### Your assignment:
Which lines in the records below contain the word "none"? Report each of them.

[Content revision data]
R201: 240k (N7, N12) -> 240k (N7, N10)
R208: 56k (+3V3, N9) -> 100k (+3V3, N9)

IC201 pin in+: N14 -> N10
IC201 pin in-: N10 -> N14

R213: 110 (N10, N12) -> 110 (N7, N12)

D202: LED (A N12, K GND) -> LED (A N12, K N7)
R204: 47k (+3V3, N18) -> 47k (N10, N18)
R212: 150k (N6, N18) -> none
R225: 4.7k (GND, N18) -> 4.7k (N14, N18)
* * *
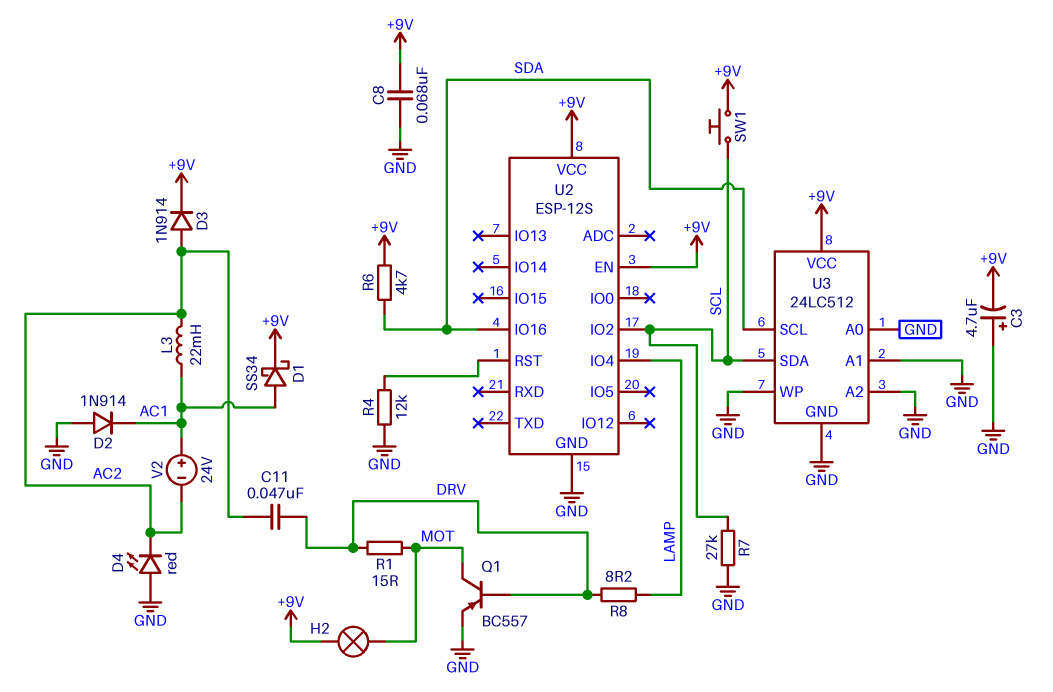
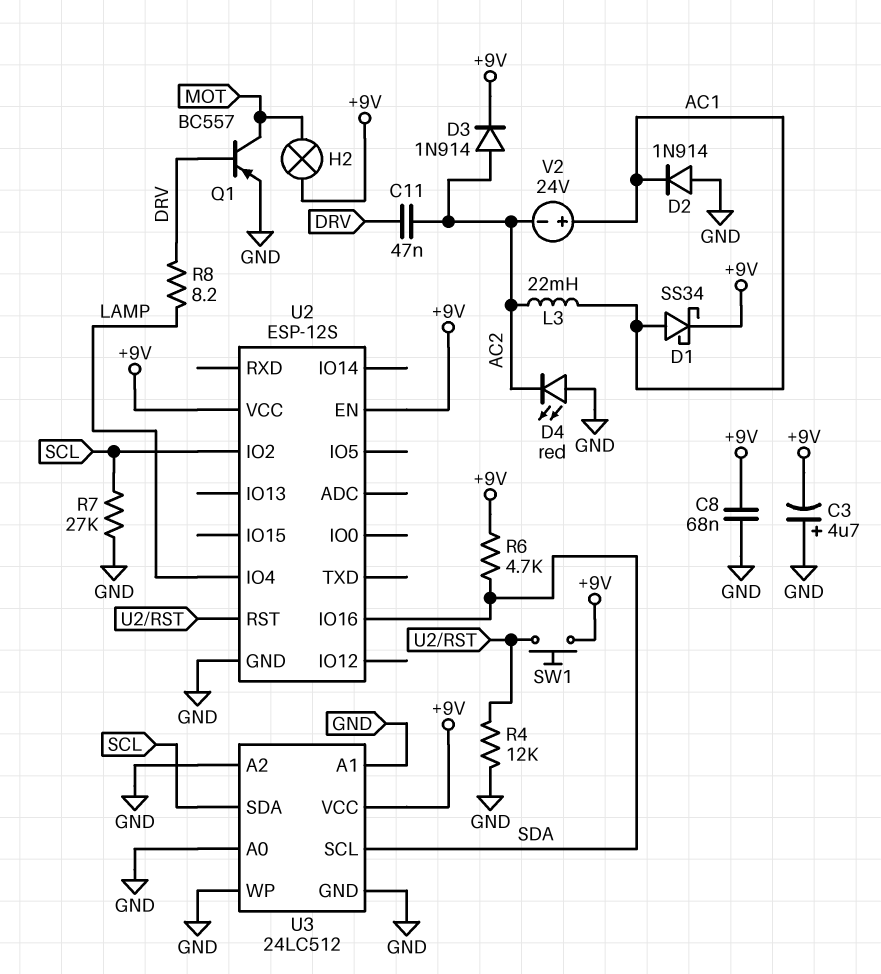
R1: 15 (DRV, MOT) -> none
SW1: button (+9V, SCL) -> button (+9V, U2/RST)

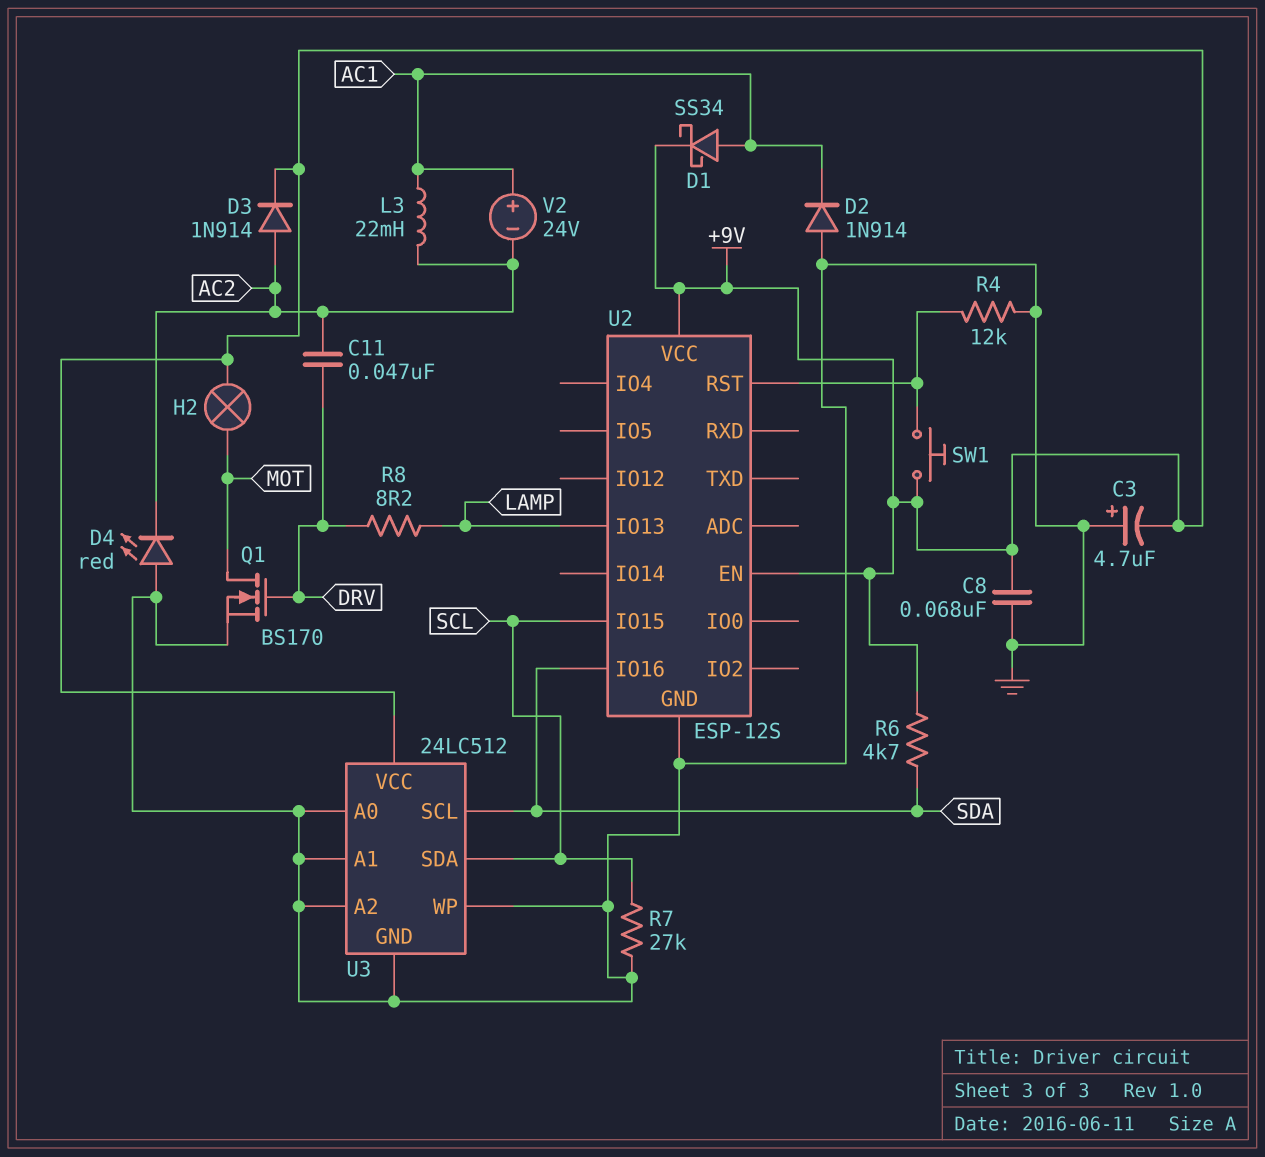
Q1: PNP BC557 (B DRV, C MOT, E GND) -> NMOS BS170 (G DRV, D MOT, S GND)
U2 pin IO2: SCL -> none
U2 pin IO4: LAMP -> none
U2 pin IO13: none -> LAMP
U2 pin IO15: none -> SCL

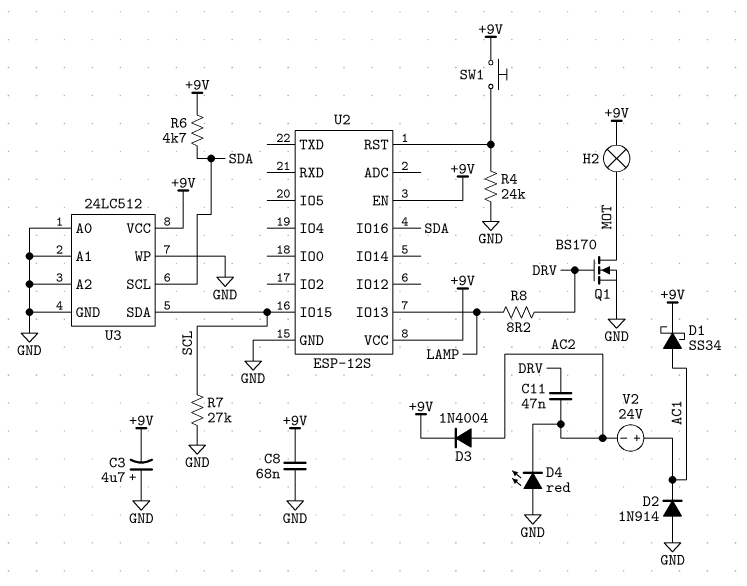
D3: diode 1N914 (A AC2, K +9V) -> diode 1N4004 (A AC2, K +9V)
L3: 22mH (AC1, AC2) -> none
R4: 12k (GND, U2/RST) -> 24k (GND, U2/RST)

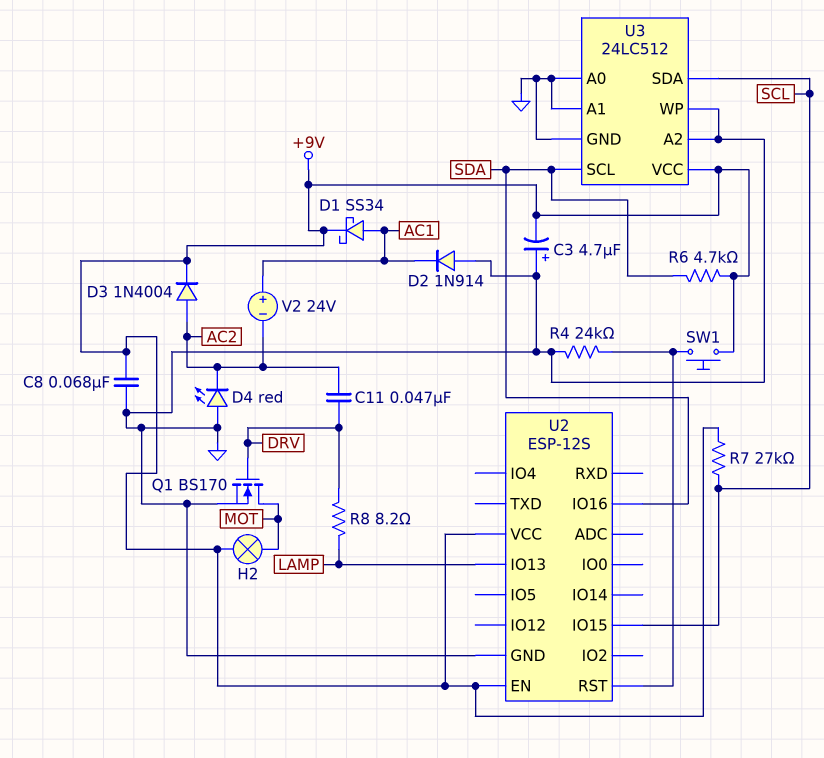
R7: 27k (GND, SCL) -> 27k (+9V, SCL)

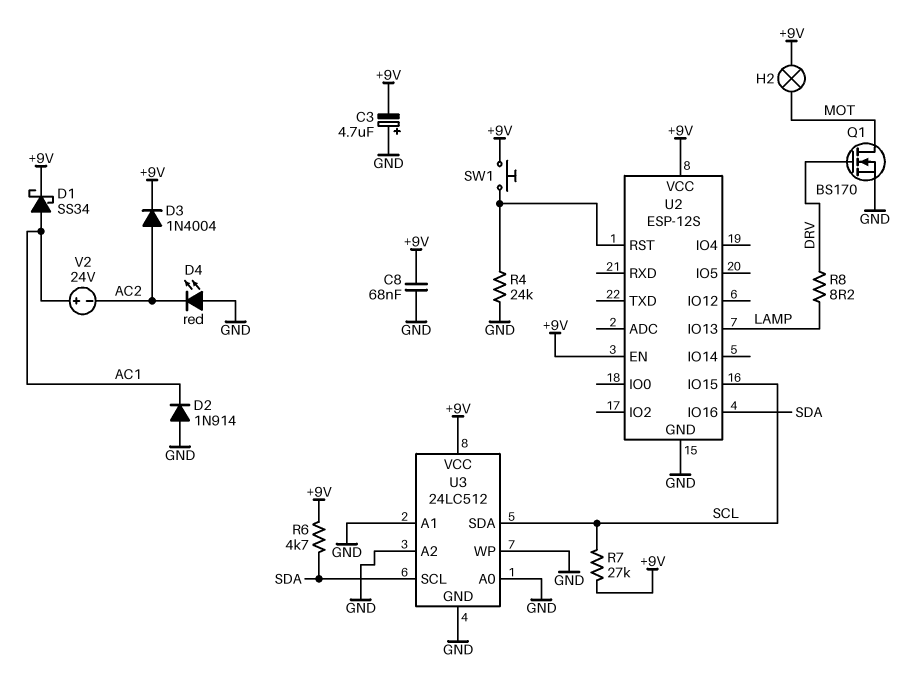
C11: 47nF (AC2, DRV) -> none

### Completed exercise:
R212: 150k (N6, N18) -> none
R1: 15 (DRV, MOT) -> none
U2 pin IO2: SCL -> none
U2 pin IO4: LAMP -> none
U2 pin IO13: none -> LAMP
U2 pin IO15: none -> SCL
L3: 22mH (AC1, AC2) -> none
C11: 47nF (AC2, DRV) -> none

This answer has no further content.